◆ **Problem description**: Nothing past the line containing "camera: 20 degrees left, 15 degrees up" belongs in the output. Copy exactly every line of the data below from the first up to and including it.

◆ **Items from a data source**:
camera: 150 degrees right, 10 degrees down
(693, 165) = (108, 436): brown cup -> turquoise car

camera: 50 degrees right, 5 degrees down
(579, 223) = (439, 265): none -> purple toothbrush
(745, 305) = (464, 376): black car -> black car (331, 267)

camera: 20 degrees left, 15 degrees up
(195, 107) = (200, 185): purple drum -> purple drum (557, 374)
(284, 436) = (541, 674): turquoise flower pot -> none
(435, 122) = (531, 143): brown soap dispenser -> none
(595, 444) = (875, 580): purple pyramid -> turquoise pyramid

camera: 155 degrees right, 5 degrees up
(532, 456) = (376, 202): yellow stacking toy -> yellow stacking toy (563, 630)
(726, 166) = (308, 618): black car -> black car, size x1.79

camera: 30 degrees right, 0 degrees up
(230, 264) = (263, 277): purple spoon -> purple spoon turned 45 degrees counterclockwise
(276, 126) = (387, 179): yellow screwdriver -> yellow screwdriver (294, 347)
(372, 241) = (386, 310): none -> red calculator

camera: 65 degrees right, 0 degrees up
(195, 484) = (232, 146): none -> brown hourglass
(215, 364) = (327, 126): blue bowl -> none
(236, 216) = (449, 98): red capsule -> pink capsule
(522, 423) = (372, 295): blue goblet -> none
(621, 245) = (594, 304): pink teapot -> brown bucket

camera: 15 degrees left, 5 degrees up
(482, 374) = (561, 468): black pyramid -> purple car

◆ **Output for this exercise**:
camera: 150 degrees right, 10 degrees down
(693, 165) = (108, 436): brown cup -> turquoise car

camera: 50 degrees right, 5 degrees down
(579, 223) = (439, 265): none -> purple toothbrush
(745, 305) = (464, 376): black car -> black car (331, 267)

camera: 20 degrees left, 15 degrees up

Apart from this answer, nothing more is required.